▶ **Supplied data**:
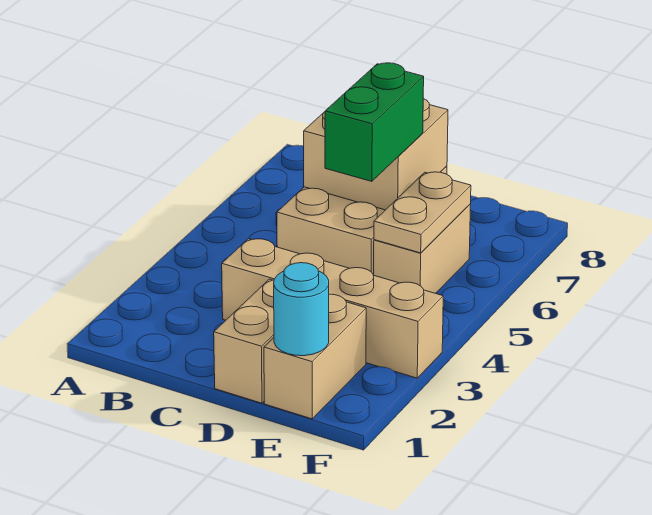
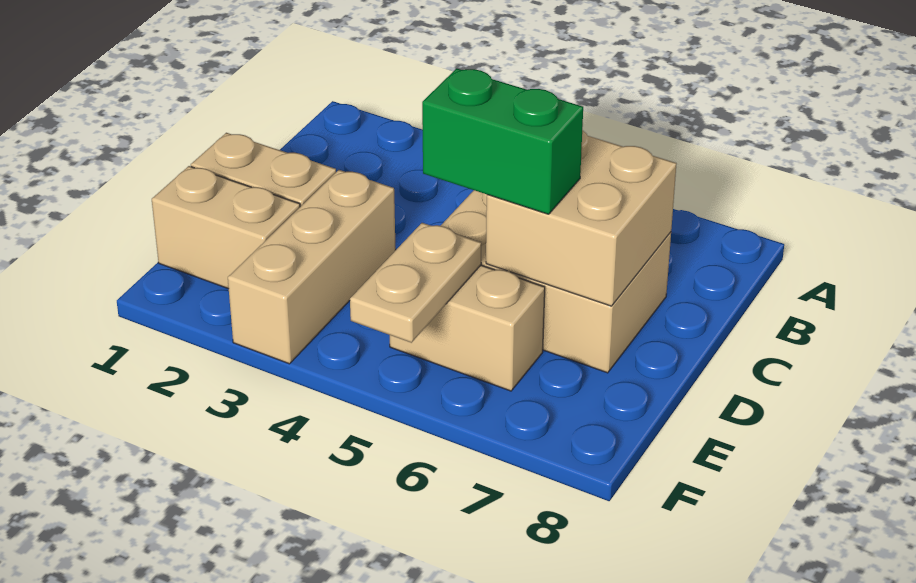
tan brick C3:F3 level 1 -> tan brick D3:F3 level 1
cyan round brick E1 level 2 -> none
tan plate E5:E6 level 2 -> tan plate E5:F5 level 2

▶ **What is being asked**: Reproduce the data in full. Do not carry over any picture.

▶ **Response area**:
tan brick C3:F3 level 1 -> tan brick D3:F3 level 1
cyan round brick E1 level 2 -> none
tan plate E5:E6 level 2 -> tan plate E5:F5 level 2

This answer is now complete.